** Available data follows **

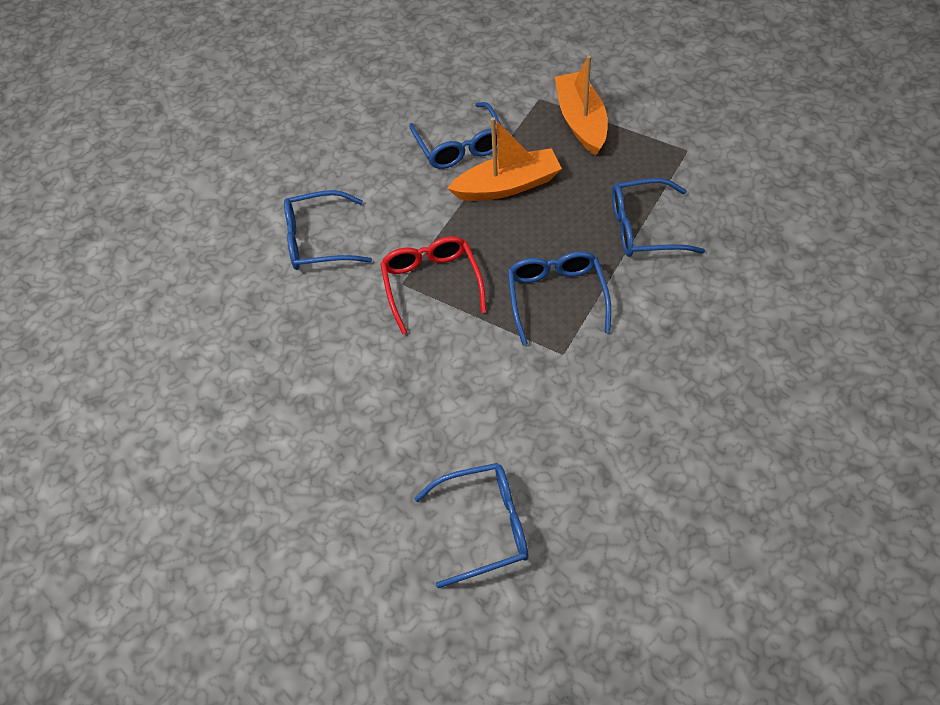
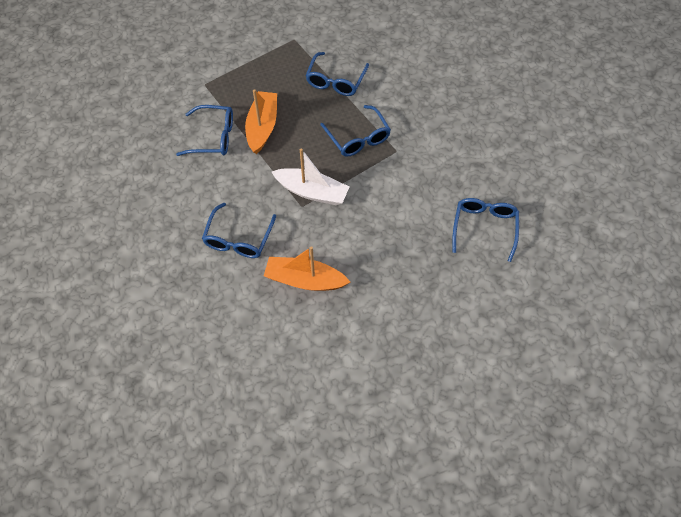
camera: 70 degrees left, 5 degrees up
red glasses [380,236,486,334] -> white boat [272,148,349,205]
blue glasses [508,251,611,345] -> blue glasses turned 135 degrees counterclockwise [320,105,391,157]
orange boat [555,56,608,155] -> orange boat moved to [264,246,350,291]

** End of Available data **

◆ **Description of the task**:
Your answer should be an exact copy of the lines from the one with "blue glasses [508,251,611,345]" through the end of the material, with no other lines.

◆ **Solution**:
blue glasses [508,251,611,345] -> blue glasses turned 135 degrees counterclockwise [320,105,391,157]
orange boat [555,56,608,155] -> orange boat moved to [264,246,350,291]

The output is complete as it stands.